===== WORKING DATA

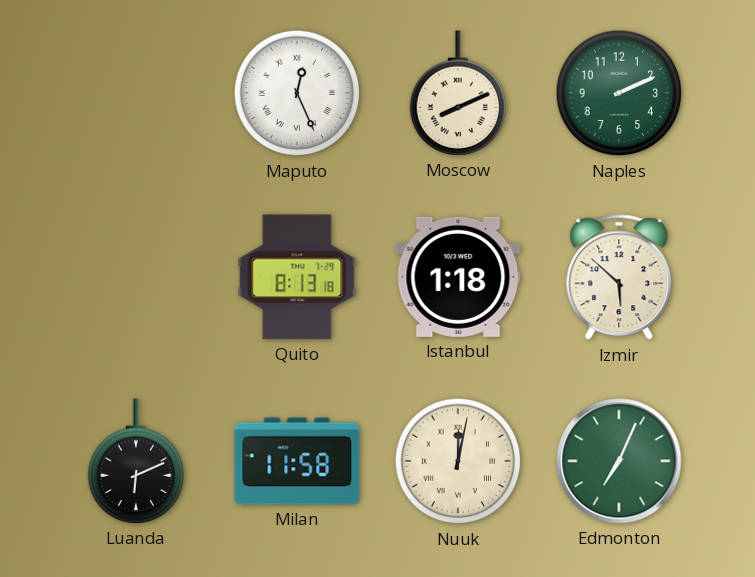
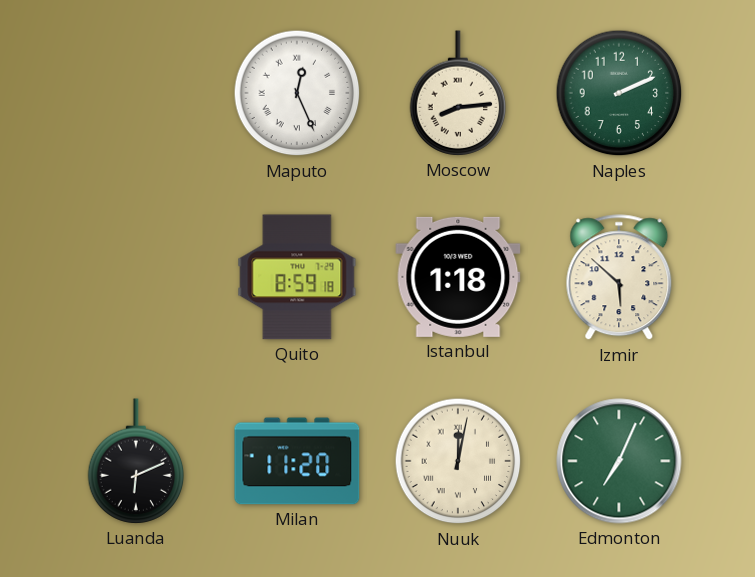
Moscow: 8:11 -> 8:14
Quito: 8:13 -> 8:59
Milan: 11:58 -> 11:20
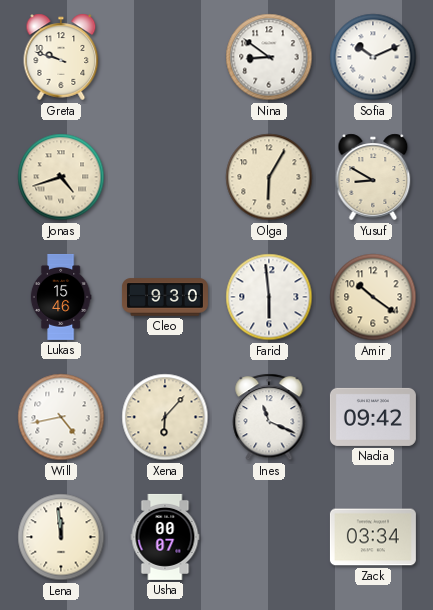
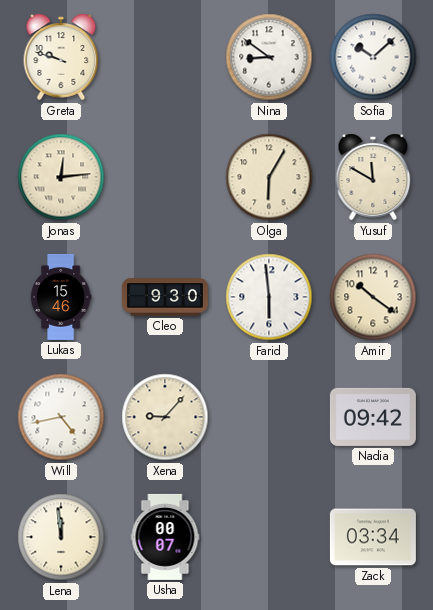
Sofia: 10:11 -> 10:08
Jonas: 4:42 -> 12:14
Yusuf: 8:50 -> 11:50
Xena: 6:07 -> 9:07
Ines: 11:19 -> none
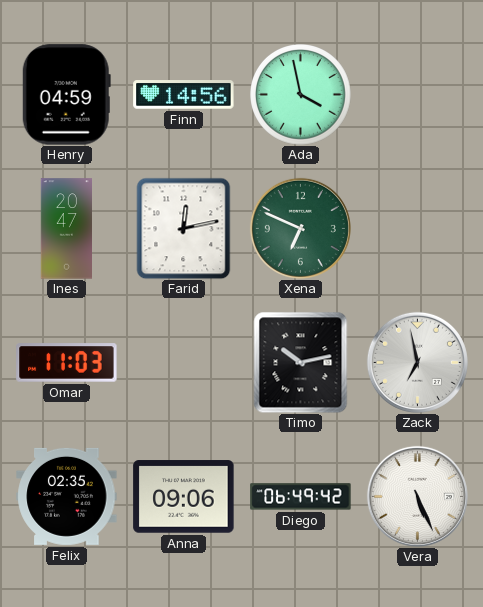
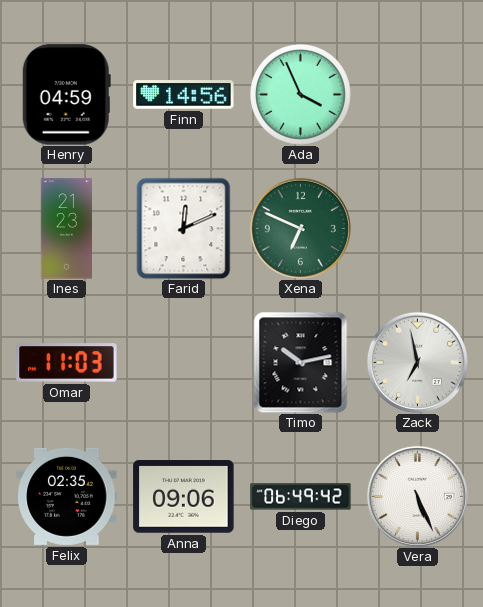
Ada: 3:58 -> 3:56
Ines: 20:47 -> 21:23
Farid: 12:13 -> 12:11
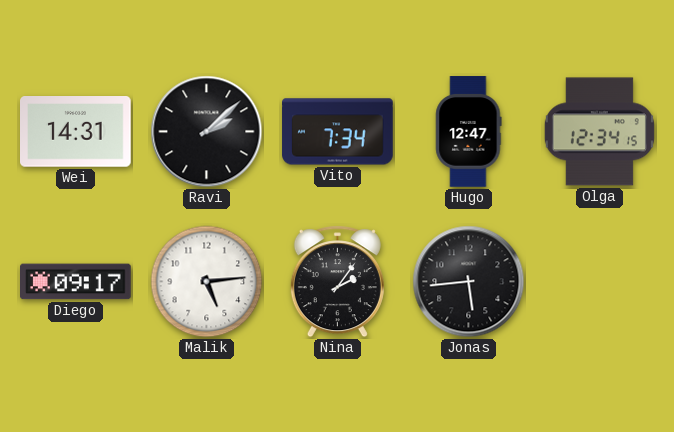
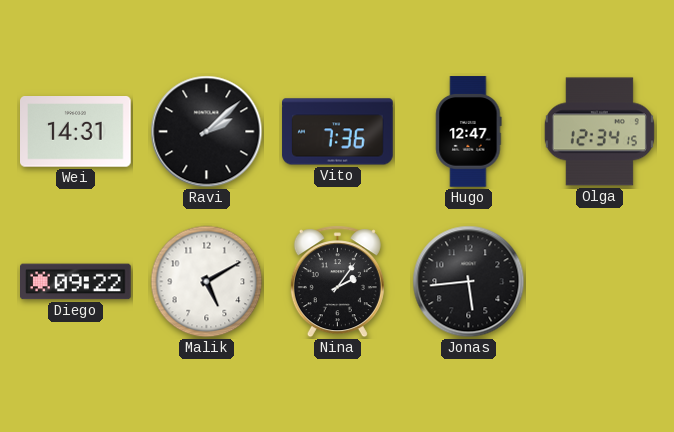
Vito: 7:34 -> 7:36
Diego: 09:17 -> 09:22
Malik: 5:14 -> 5:10
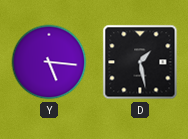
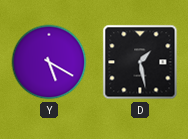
Y: 5:16 -> 5:20
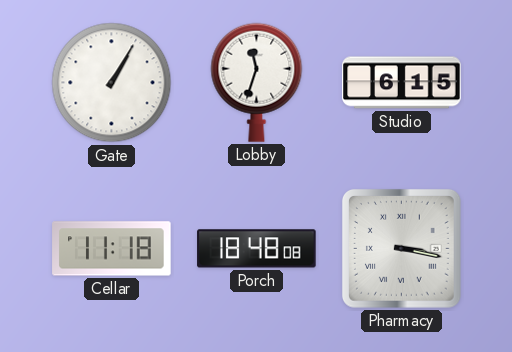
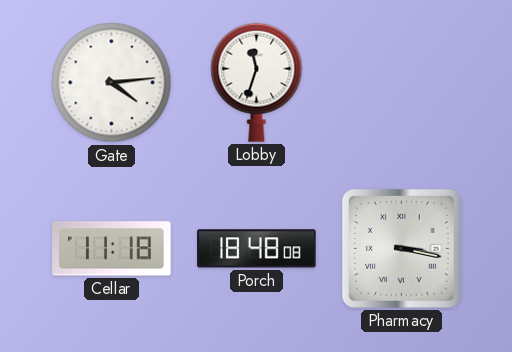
Gate: 1:05 -> 4:14
Studio: 6:15 -> none
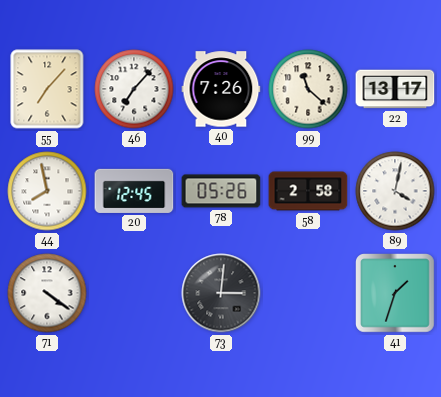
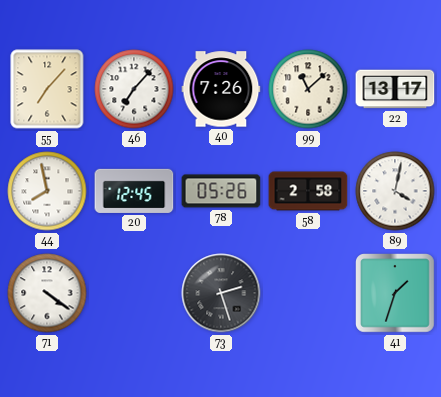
99: 11:22 -> 11:08
73: 3:01 -> 2:27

==========

◆ GIVEN INSTRUCTION: Rewrite the entries from the first one through the line containing "Malik: 5:14 -> 5:10" with "Ines" switched to "Irene" and everything else unchanged. Leave the pictures out of the answer.

◆ EXERCISE ANSWER:
Moscow: 8:11 -> 8:14
Quito: 8:13 -> 8:59
Milan: 11:58 -> 11:20
Sofia: 10:11 -> 10:08
Jonas: 4:42 -> 12:14
Yusuf: 8:50 -> 11:50
Xena: 6:07 -> 9:07
Irene: 11:19 -> none
Ada: 3:58 -> 3:56
Irene: 20:47 -> 21:23
Farid: 12:13 -> 12:11
Vito: 7:34 -> 7:36
Diego: 09:17 -> 09:22
Malik: 5:14 -> 5:10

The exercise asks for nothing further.